> **REQUIRED ACTION**
Copy out the records again. Change nothing.
====== DATA SHOWN ======
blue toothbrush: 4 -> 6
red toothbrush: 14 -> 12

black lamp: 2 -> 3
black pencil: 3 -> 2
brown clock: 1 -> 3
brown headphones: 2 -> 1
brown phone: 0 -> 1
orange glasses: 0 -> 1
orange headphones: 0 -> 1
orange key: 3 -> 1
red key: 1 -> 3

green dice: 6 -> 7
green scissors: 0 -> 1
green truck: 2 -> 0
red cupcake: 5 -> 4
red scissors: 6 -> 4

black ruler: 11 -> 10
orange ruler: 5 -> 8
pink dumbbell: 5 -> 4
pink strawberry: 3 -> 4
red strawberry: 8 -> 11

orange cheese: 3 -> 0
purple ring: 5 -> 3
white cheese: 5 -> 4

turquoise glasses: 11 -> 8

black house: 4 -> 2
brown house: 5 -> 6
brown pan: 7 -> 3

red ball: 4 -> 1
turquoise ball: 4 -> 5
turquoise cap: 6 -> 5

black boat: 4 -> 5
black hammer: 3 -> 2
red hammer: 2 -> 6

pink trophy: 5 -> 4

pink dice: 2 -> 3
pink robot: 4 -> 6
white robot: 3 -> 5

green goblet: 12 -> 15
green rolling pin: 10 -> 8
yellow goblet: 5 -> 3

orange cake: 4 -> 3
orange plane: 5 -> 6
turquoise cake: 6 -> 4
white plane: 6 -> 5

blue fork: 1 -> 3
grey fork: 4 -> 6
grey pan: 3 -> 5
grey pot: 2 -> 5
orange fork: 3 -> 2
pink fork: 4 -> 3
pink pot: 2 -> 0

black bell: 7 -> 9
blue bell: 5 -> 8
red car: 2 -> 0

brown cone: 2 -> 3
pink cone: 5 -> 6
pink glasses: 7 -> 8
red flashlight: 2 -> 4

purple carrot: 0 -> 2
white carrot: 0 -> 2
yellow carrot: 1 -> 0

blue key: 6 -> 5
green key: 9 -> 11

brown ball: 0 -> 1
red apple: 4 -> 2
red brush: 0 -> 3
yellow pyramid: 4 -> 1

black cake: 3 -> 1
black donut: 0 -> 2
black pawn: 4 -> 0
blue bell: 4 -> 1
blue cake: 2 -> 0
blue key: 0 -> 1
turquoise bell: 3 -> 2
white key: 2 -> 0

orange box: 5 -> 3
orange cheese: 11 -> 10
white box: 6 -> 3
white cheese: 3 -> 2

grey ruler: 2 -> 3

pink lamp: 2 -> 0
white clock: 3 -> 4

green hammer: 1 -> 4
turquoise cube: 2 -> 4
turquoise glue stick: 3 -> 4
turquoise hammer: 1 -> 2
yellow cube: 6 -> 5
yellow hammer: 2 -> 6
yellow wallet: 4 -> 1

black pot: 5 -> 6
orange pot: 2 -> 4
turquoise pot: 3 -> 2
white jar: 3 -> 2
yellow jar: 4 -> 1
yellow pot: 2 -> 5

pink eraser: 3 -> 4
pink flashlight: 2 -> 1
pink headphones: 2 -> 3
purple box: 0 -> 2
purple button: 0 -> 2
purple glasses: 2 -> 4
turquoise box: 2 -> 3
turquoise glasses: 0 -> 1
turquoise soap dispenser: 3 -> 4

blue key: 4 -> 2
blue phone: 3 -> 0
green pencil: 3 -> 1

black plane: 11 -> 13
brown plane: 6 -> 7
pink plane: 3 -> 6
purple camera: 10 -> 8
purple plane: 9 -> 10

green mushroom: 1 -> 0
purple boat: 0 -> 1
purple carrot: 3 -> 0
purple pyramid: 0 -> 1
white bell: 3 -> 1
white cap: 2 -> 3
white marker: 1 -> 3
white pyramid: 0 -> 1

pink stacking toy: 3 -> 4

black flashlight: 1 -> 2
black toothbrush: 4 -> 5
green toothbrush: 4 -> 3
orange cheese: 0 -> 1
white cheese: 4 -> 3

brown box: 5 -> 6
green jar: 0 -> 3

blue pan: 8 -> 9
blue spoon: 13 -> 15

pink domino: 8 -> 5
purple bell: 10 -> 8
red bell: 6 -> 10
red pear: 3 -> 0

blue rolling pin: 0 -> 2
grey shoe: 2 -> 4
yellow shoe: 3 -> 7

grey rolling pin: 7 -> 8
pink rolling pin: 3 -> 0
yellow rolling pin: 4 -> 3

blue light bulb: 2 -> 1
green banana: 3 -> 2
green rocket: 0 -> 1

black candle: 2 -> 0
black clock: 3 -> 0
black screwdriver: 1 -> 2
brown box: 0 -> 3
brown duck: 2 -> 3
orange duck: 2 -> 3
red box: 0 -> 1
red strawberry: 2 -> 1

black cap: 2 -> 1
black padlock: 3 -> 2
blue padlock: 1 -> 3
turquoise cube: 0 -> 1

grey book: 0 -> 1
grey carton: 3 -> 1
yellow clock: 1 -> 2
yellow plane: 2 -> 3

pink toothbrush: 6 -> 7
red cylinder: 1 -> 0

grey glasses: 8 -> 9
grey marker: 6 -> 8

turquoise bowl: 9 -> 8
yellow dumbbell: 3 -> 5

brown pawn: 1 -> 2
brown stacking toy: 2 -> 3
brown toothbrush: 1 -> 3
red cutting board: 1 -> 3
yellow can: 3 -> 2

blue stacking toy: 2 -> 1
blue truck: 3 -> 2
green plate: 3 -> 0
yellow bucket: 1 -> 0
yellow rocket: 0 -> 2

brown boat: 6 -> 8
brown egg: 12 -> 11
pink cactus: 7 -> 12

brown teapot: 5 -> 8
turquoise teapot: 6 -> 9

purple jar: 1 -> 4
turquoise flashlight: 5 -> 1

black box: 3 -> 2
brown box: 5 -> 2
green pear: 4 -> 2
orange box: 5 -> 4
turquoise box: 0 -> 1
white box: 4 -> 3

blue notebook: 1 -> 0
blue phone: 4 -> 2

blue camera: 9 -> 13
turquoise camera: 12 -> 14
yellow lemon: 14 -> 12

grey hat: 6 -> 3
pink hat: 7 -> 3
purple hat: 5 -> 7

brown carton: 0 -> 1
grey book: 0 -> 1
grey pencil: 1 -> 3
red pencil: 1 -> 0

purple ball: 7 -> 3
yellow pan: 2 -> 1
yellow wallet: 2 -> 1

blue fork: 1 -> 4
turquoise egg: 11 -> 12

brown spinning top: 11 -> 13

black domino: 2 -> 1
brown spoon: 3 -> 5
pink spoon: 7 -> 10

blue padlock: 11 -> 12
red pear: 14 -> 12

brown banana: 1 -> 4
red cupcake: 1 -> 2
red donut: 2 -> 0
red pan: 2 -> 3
======
> **RESULT OF THE TASK**
blue toothbrush: 4 -> 6
red toothbrush: 14 -> 12

black lamp: 2 -> 3
black pencil: 3 -> 2
brown clock: 1 -> 3
brown headphones: 2 -> 1
brown phone: 0 -> 1
orange glasses: 0 -> 1
orange headphones: 0 -> 1
orange key: 3 -> 1
red key: 1 -> 3

green dice: 6 -> 7
green scissors: 0 -> 1
green truck: 2 -> 0
red cupcake: 5 -> 4
red scissors: 6 -> 4

black ruler: 11 -> 10
orange ruler: 5 -> 8
pink dumbbell: 5 -> 4
pink strawberry: 3 -> 4
red strawberry: 8 -> 11

orange cheese: 3 -> 0
purple ring: 5 -> 3
white cheese: 5 -> 4

turquoise glasses: 11 -> 8

black house: 4 -> 2
brown house: 5 -> 6
brown pan: 7 -> 3

red ball: 4 -> 1
turquoise ball: 4 -> 5
turquoise cap: 6 -> 5

black boat: 4 -> 5
black hammer: 3 -> 2
red hammer: 2 -> 6

pink trophy: 5 -> 4

pink dice: 2 -> 3
pink robot: 4 -> 6
white robot: 3 -> 5

green goblet: 12 -> 15
green rolling pin: 10 -> 8
yellow goblet: 5 -> 3

orange cake: 4 -> 3
orange plane: 5 -> 6
turquoise cake: 6 -> 4
white plane: 6 -> 5

blue fork: 1 -> 3
grey fork: 4 -> 6
grey pan: 3 -> 5
grey pot: 2 -> 5
orange fork: 3 -> 2
pink fork: 4 -> 3
pink pot: 2 -> 0

black bell: 7 -> 9
blue bell: 5 -> 8
red car: 2 -> 0

brown cone: 2 -> 3
pink cone: 5 -> 6
pink glasses: 7 -> 8
red flashlight: 2 -> 4

purple carrot: 0 -> 2
white carrot: 0 -> 2
yellow carrot: 1 -> 0

blue key: 6 -> 5
green key: 9 -> 11

brown ball: 0 -> 1
red apple: 4 -> 2
red brush: 0 -> 3
yellow pyramid: 4 -> 1

black cake: 3 -> 1
black donut: 0 -> 2
black pawn: 4 -> 0
blue bell: 4 -> 1
blue cake: 2 -> 0
blue key: 0 -> 1
turquoise bell: 3 -> 2
white key: 2 -> 0

orange box: 5 -> 3
orange cheese: 11 -> 10
white box: 6 -> 3
white cheese: 3 -> 2

grey ruler: 2 -> 3

pink lamp: 2 -> 0
white clock: 3 -> 4

green hammer: 1 -> 4
turquoise cube: 2 -> 4
turquoise glue stick: 3 -> 4
turquoise hammer: 1 -> 2
yellow cube: 6 -> 5
yellow hammer: 2 -> 6
yellow wallet: 4 -> 1

black pot: 5 -> 6
orange pot: 2 -> 4
turquoise pot: 3 -> 2
white jar: 3 -> 2
yellow jar: 4 -> 1
yellow pot: 2 -> 5

pink eraser: 3 -> 4
pink flashlight: 2 -> 1
pink headphones: 2 -> 3
purple box: 0 -> 2
purple button: 0 -> 2
purple glasses: 2 -> 4
turquoise box: 2 -> 3
turquoise glasses: 0 -> 1
turquoise soap dispenser: 3 -> 4

blue key: 4 -> 2
blue phone: 3 -> 0
green pencil: 3 -> 1

black plane: 11 -> 13
brown plane: 6 -> 7
pink plane: 3 -> 6
purple camera: 10 -> 8
purple plane: 9 -> 10

green mushroom: 1 -> 0
purple boat: 0 -> 1
purple carrot: 3 -> 0
purple pyramid: 0 -> 1
white bell: 3 -> 1
white cap: 2 -> 3
white marker: 1 -> 3
white pyramid: 0 -> 1

pink stacking toy: 3 -> 4

black flashlight: 1 -> 2
black toothbrush: 4 -> 5
green toothbrush: 4 -> 3
orange cheese: 0 -> 1
white cheese: 4 -> 3

brown box: 5 -> 6
green jar: 0 -> 3

blue pan: 8 -> 9
blue spoon: 13 -> 15

pink domino: 8 -> 5
purple bell: 10 -> 8
red bell: 6 -> 10
red pear: 3 -> 0

blue rolling pin: 0 -> 2
grey shoe: 2 -> 4
yellow shoe: 3 -> 7

grey rolling pin: 7 -> 8
pink rolling pin: 3 -> 0
yellow rolling pin: 4 -> 3

blue light bulb: 2 -> 1
green banana: 3 -> 2
green rocket: 0 -> 1

black candle: 2 -> 0
black clock: 3 -> 0
black screwdriver: 1 -> 2
brown box: 0 -> 3
brown duck: 2 -> 3
orange duck: 2 -> 3
red box: 0 -> 1
red strawberry: 2 -> 1

black cap: 2 -> 1
black padlock: 3 -> 2
blue padlock: 1 -> 3
turquoise cube: 0 -> 1

grey book: 0 -> 1
grey carton: 3 -> 1
yellow clock: 1 -> 2
yellow plane: 2 -> 3

pink toothbrush: 6 -> 7
red cylinder: 1 -> 0

grey glasses: 8 -> 9
grey marker: 6 -> 8

turquoise bowl: 9 -> 8
yellow dumbbell: 3 -> 5

brown pawn: 1 -> 2
brown stacking toy: 2 -> 3
brown toothbrush: 1 -> 3
red cutting board: 1 -> 3
yellow can: 3 -> 2

blue stacking toy: 2 -> 1
blue truck: 3 -> 2
green plate: 3 -> 0
yellow bucket: 1 -> 0
yellow rocket: 0 -> 2

brown boat: 6 -> 8
brown egg: 12 -> 11
pink cactus: 7 -> 12

brown teapot: 5 -> 8
turquoise teapot: 6 -> 9

purple jar: 1 -> 4
turquoise flashlight: 5 -> 1

black box: 3 -> 2
brown box: 5 -> 2
green pear: 4 -> 2
orange box: 5 -> 4
turquoise box: 0 -> 1
white box: 4 -> 3

blue notebook: 1 -> 0
blue phone: 4 -> 2

blue camera: 9 -> 13
turquoise camera: 12 -> 14
yellow lemon: 14 -> 12

grey hat: 6 -> 3
pink hat: 7 -> 3
purple hat: 5 -> 7

brown carton: 0 -> 1
grey book: 0 -> 1
grey pencil: 1 -> 3
red pencil: 1 -> 0

purple ball: 7 -> 3
yellow pan: 2 -> 1
yellow wallet: 2 -> 1

blue fork: 1 -> 4
turquoise egg: 11 -> 12

brown spinning top: 11 -> 13

black domino: 2 -> 1
brown spoon: 3 -> 5
pink spoon: 7 -> 10

blue padlock: 11 -> 12
red pear: 14 -> 12

brown banana: 1 -> 4
red cupcake: 1 -> 2
red donut: 2 -> 0
red pan: 2 -> 3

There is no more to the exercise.